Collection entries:
____
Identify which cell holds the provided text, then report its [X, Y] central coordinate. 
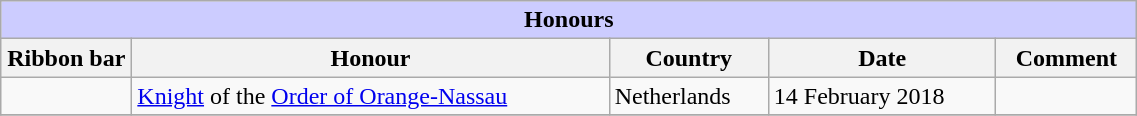
Date [882, 58]
Netherlands [688, 96]
Knight of the Order of Orange-Nassau [370, 96]
Honour [370, 58]
Comment [1066, 58]
Country [688, 58]
Ribbon bar [66, 58]
14 February 2018 [882, 96]
Honours [569, 20]
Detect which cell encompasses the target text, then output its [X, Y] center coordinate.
____
■ To be done
Write every line of the entries above as a JSON list of strings, one string per line, with blank lines omitted. Leave the pictures out of the list.

■ Solution for this exercise
[
  "Identify which cell holds the provided text, then report its [X, Y] central coordinate. ",
  "Date [882, 58]",
  "Netherlands [688, 96]",
  "Knight of the Order of Orange-Nassau [370, 96]",
  "Honour [370, 58]",
  "Comment [1066, 58]",
  "Country [688, 58]",
  "Ribbon bar [66, 58]",
  "14 February 2018 [882, 96]",
  "Honours [569, 20]",
  "Detect which cell encompasses the target text, then output its [X, Y] center coordinate."
]